* _ACTIVITY_
The answer must be an exact copy of the entries that follow, with all images removed.

* _THE RECORDS_
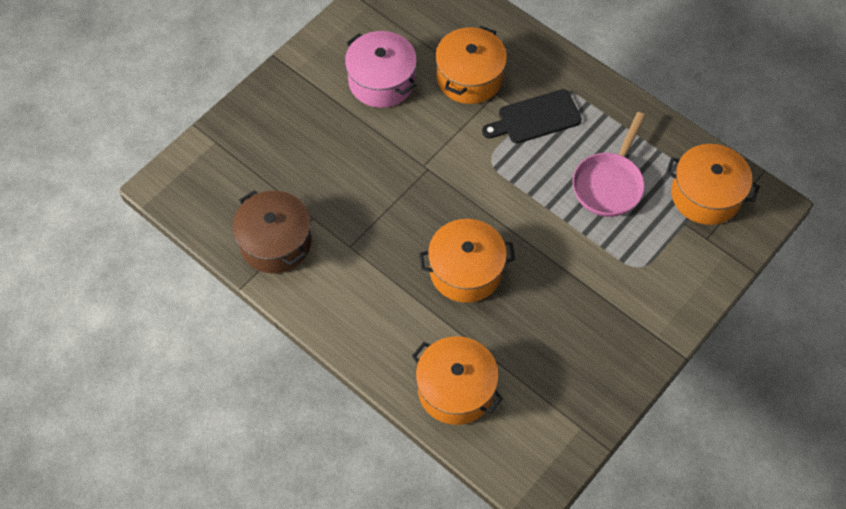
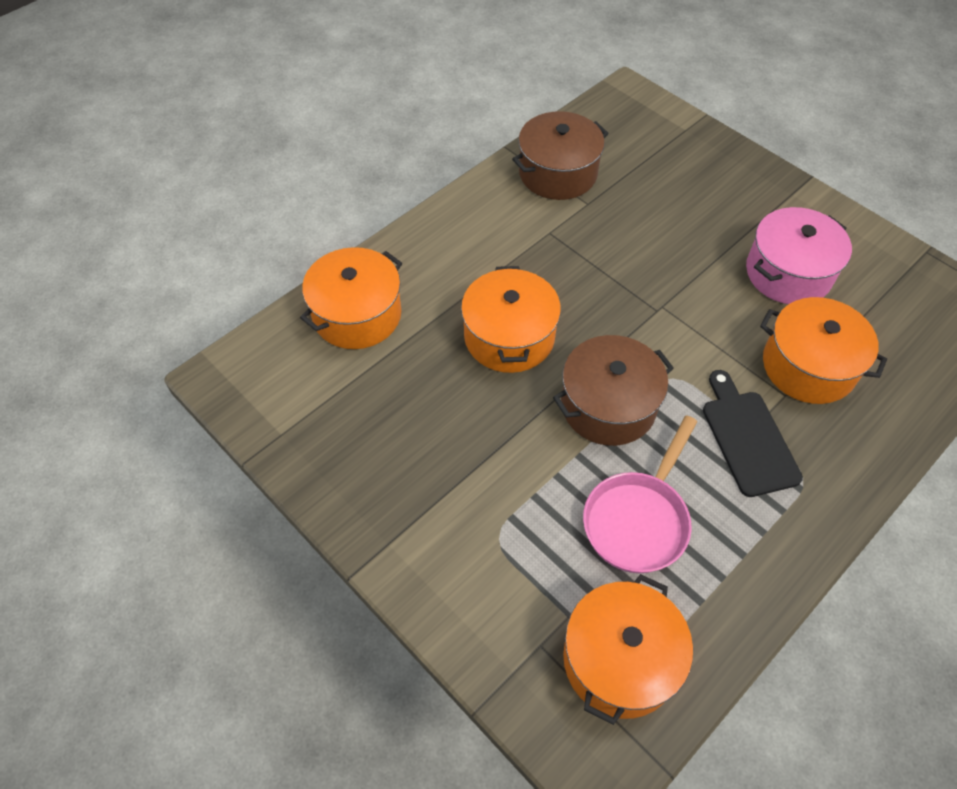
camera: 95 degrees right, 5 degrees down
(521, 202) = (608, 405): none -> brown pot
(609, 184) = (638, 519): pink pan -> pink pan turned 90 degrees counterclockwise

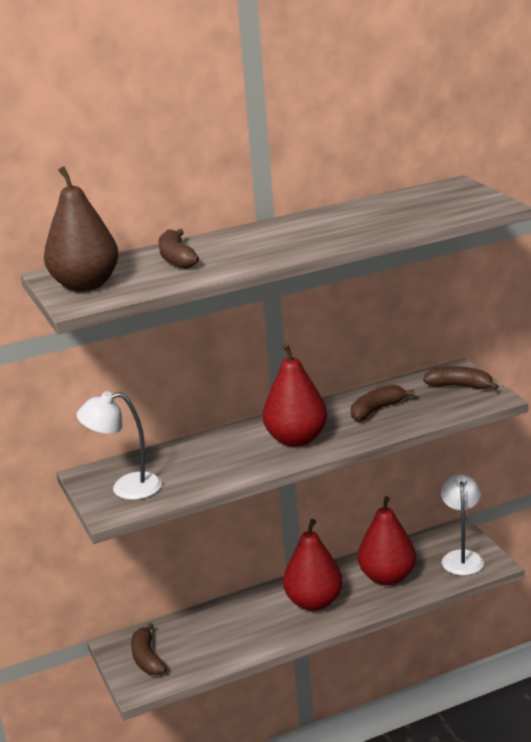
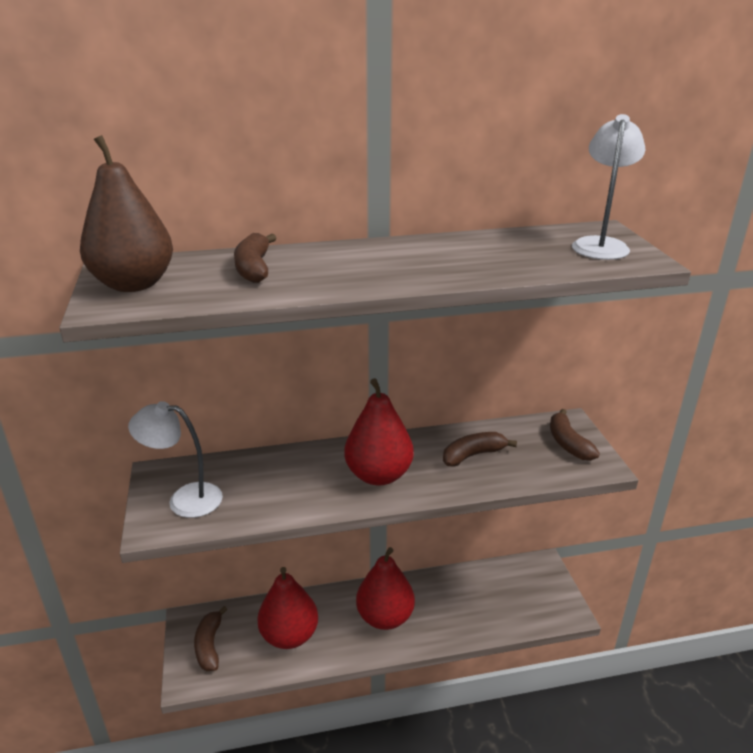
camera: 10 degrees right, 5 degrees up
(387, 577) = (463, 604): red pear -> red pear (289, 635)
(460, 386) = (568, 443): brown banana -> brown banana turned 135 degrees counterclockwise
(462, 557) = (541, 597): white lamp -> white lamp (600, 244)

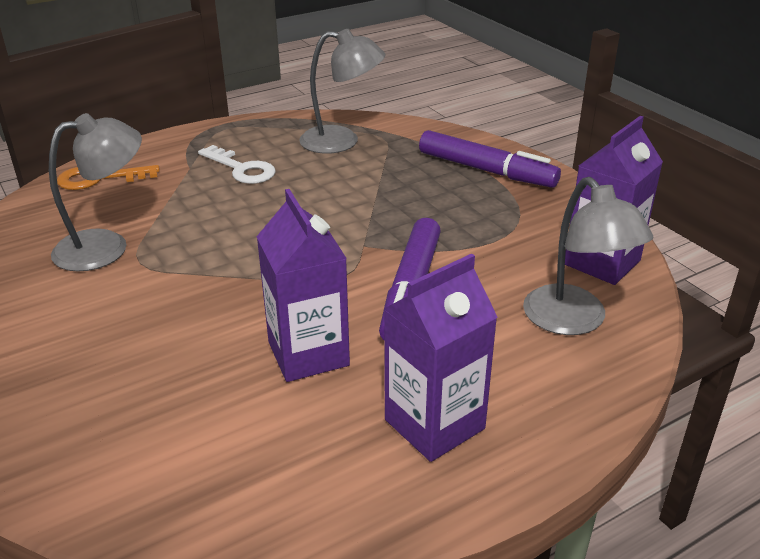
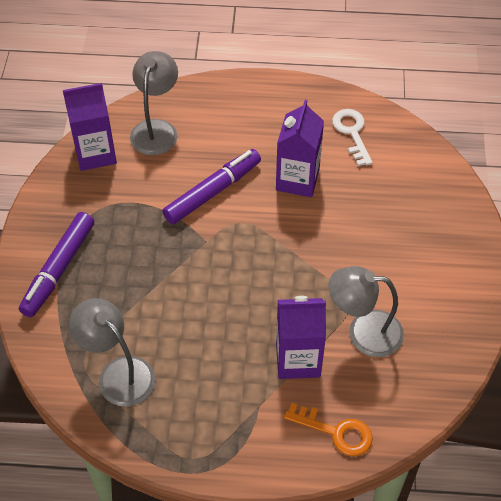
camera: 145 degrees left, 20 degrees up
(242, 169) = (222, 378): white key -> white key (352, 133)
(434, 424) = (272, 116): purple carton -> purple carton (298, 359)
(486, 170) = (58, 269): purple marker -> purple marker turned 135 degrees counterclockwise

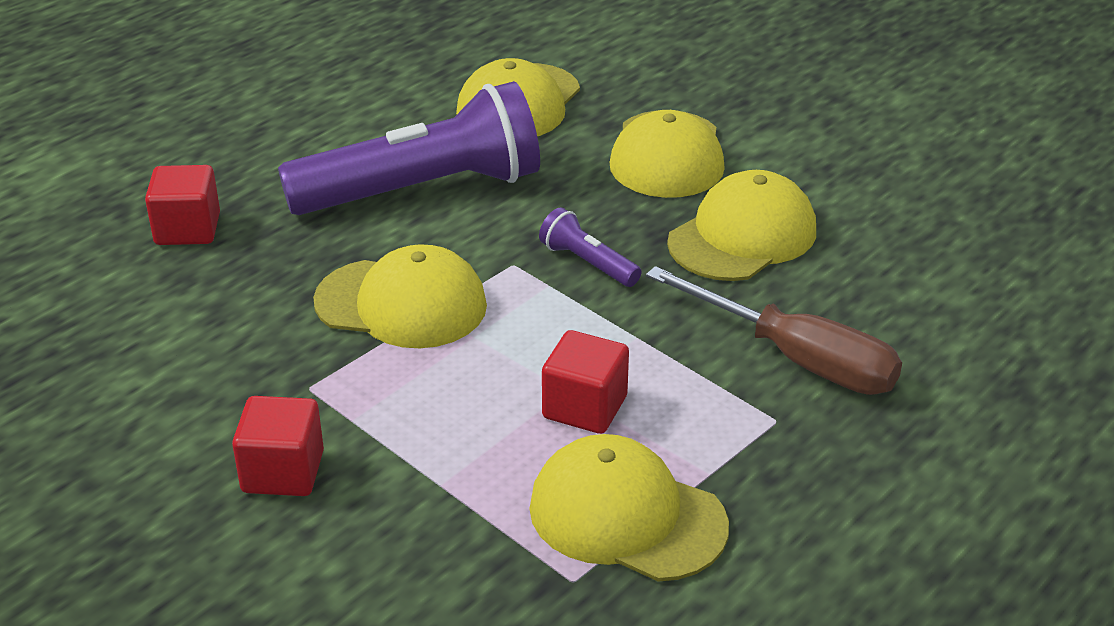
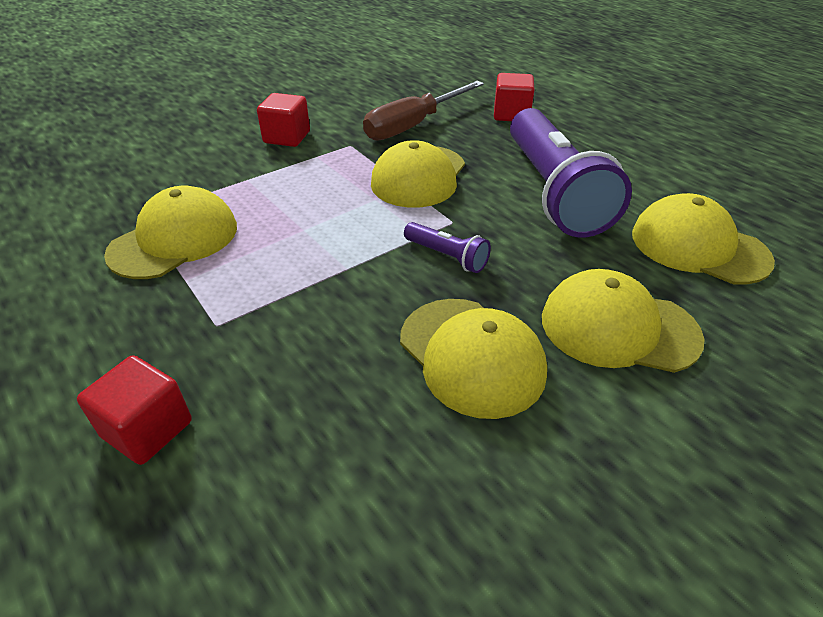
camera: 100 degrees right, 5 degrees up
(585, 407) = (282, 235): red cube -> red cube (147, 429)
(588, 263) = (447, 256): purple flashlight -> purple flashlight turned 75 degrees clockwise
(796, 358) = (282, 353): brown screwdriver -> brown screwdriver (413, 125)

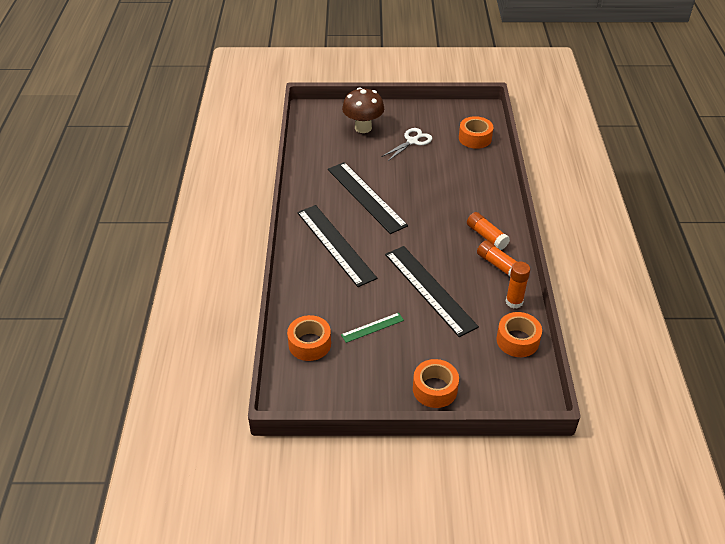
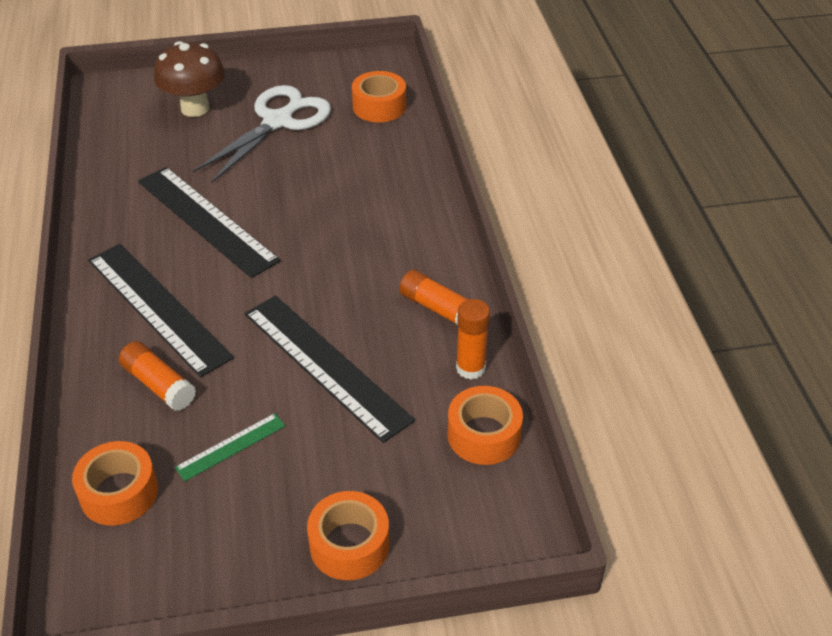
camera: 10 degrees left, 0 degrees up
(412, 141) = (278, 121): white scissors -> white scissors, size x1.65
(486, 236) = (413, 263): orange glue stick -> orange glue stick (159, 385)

* _SOLUTION FOR THIS EXERCISE_
camera: 95 degrees right, 5 degrees down
(521, 202) = (608, 405): none -> brown pot
(609, 184) = (638, 519): pink pan -> pink pan turned 90 degrees counterclockwise

camera: 10 degrees right, 5 degrees up
(387, 577) = (463, 604): red pear -> red pear (289, 635)
(460, 386) = (568, 443): brown banana -> brown banana turned 135 degrees counterclockwise
(462, 557) = (541, 597): white lamp -> white lamp (600, 244)

camera: 145 degrees left, 20 degrees up
(242, 169) = (222, 378): white key -> white key (352, 133)
(434, 424) = (272, 116): purple carton -> purple carton (298, 359)
(486, 170) = (58, 269): purple marker -> purple marker turned 135 degrees counterclockwise

camera: 100 degrees right, 5 degrees up
(585, 407) = (282, 235): red cube -> red cube (147, 429)
(588, 263) = (447, 256): purple flashlight -> purple flashlight turned 75 degrees clockwise
(796, 358) = (282, 353): brown screwdriver -> brown screwdriver (413, 125)

camera: 10 degrees left, 0 degrees up
(412, 141) = (278, 121): white scissors -> white scissors, size x1.65
(486, 236) = (413, 263): orange glue stick -> orange glue stick (159, 385)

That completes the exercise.